Directions |
Using the records that follow, work out the number of lines with the word "pink" in them; reply with that number only.

Exercise data |

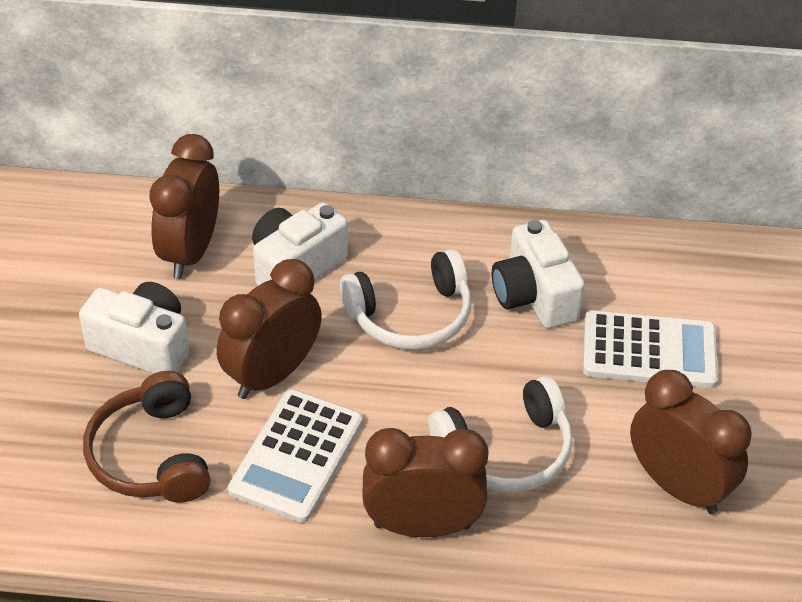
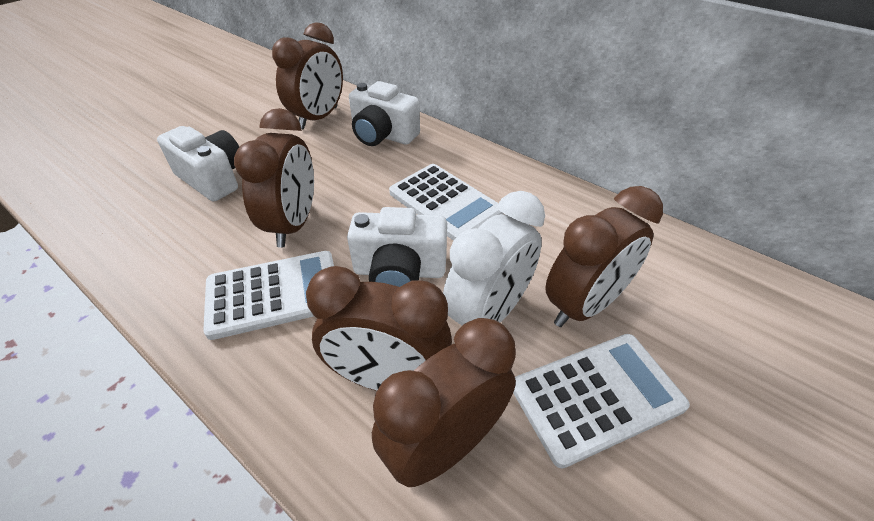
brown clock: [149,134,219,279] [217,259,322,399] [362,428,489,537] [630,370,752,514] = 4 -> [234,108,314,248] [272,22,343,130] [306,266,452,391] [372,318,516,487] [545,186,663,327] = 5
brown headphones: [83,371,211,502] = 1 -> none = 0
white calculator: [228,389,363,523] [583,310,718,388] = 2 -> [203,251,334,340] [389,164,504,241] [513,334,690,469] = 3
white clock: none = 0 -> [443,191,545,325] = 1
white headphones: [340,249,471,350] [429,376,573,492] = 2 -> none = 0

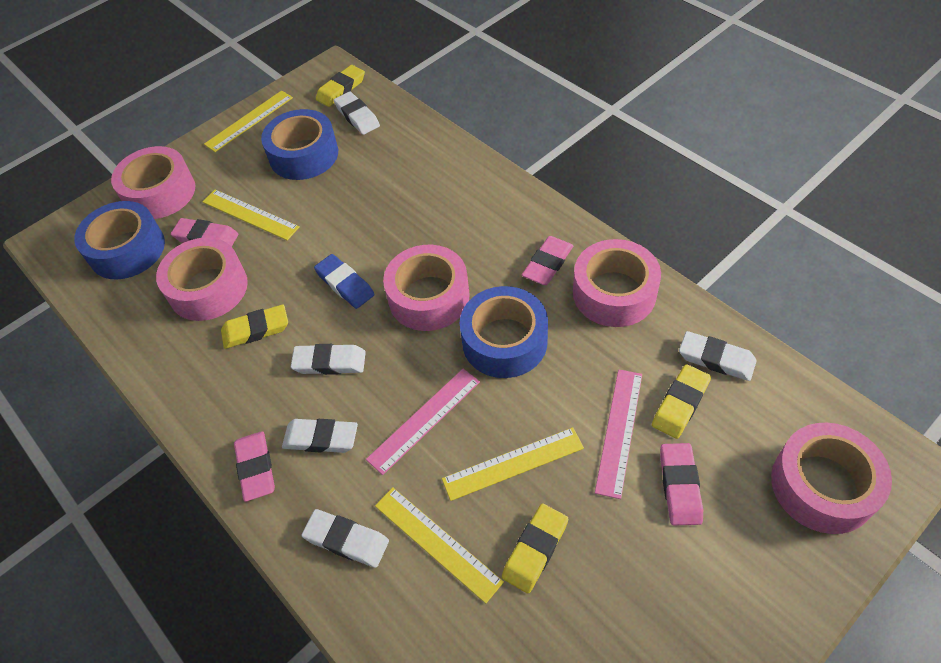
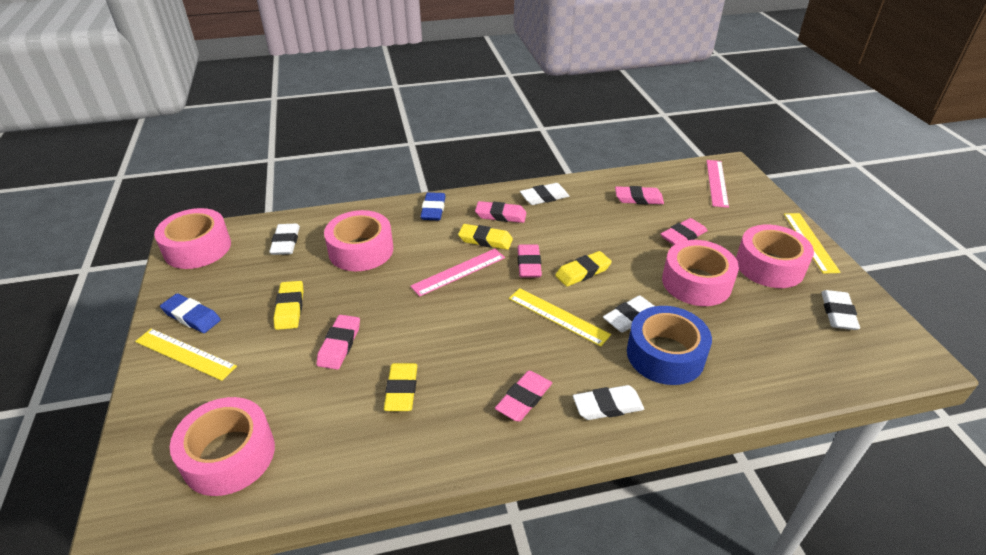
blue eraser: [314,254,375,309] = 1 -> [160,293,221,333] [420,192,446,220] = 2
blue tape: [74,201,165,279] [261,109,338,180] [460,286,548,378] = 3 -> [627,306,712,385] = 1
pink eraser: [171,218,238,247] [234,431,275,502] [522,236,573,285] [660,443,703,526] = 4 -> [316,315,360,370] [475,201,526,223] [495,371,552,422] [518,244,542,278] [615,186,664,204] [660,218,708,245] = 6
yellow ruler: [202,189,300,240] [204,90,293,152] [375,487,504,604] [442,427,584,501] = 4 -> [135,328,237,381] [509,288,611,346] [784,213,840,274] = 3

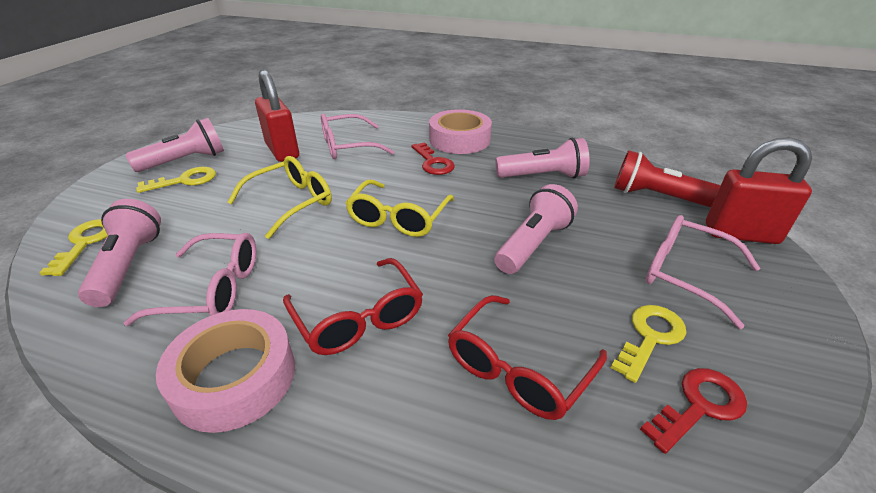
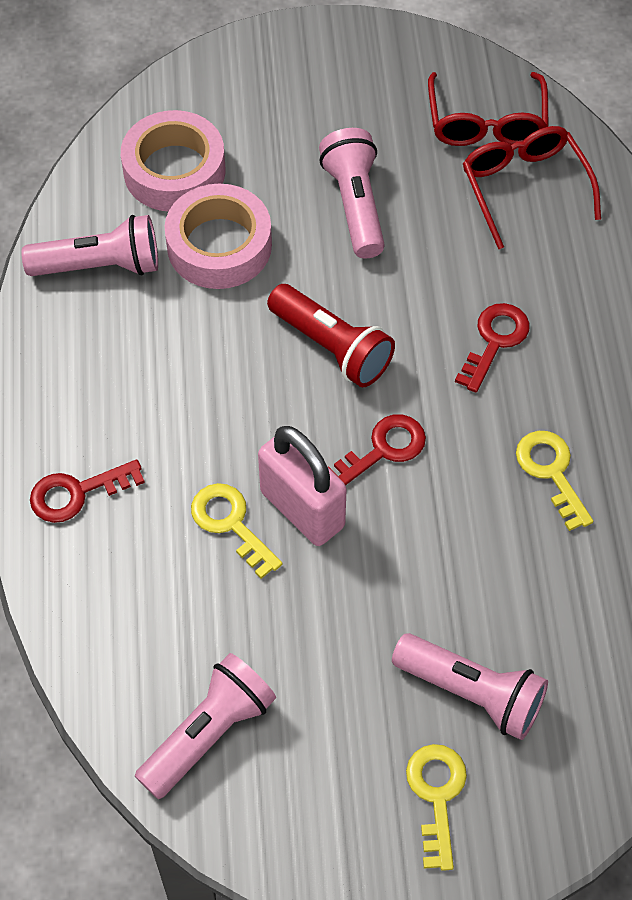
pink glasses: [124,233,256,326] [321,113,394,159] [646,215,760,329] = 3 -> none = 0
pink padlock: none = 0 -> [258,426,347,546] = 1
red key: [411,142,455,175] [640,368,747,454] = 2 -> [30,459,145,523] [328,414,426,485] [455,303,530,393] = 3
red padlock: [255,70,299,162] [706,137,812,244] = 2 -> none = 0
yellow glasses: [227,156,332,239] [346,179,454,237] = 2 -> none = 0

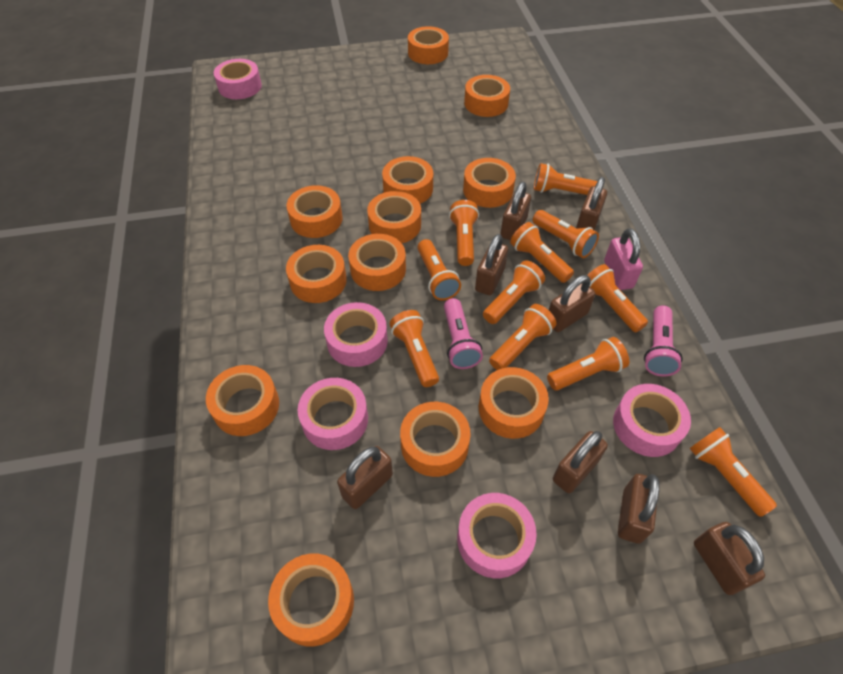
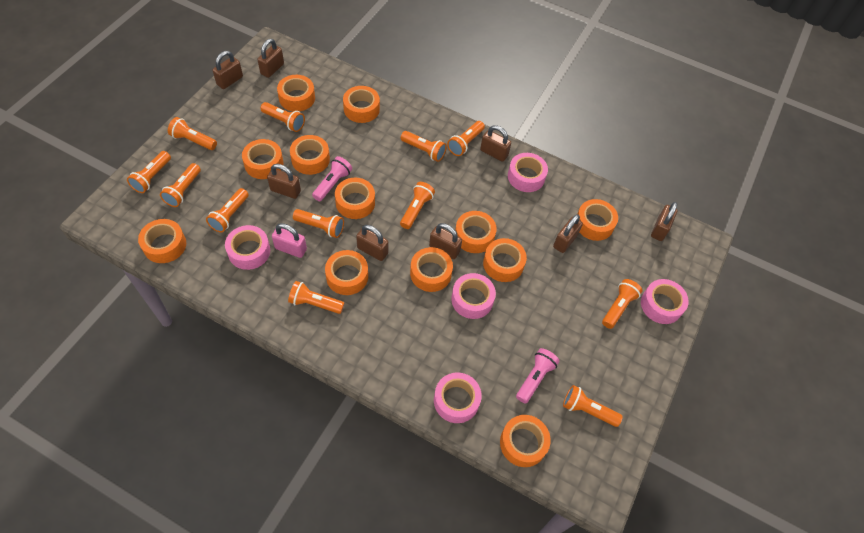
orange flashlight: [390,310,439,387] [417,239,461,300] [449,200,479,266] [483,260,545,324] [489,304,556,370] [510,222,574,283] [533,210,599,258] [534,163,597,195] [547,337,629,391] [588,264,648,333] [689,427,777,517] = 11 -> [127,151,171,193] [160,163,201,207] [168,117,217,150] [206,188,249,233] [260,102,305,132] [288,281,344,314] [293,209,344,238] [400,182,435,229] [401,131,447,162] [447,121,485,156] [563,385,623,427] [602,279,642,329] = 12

Your response |
3